SOURCE MATERIAL:
* * * * * * *

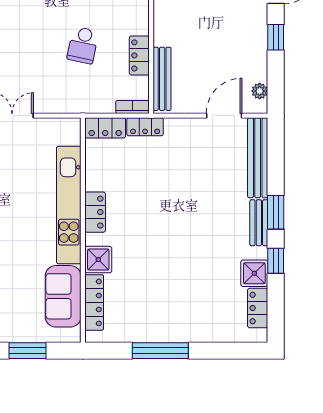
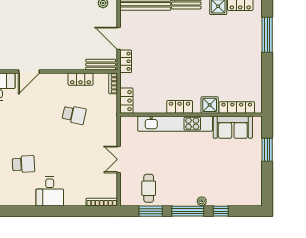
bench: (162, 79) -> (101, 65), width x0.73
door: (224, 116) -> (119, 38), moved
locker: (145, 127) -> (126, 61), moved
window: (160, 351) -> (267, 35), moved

* * * * * * *

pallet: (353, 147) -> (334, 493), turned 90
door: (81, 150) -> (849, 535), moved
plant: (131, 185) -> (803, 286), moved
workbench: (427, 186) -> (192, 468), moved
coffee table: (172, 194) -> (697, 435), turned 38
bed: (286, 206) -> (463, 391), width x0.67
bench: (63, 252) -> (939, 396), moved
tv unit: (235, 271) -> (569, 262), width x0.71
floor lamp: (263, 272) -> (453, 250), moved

* * * * * * *

GOAL OF THE EXERCISE: If a line above holds the string "turned", copy it out.

TASK RESULT:
pallet: (353, 147) -> (334, 493), turned 90
coffee table: (172, 194) -> (697, 435), turned 38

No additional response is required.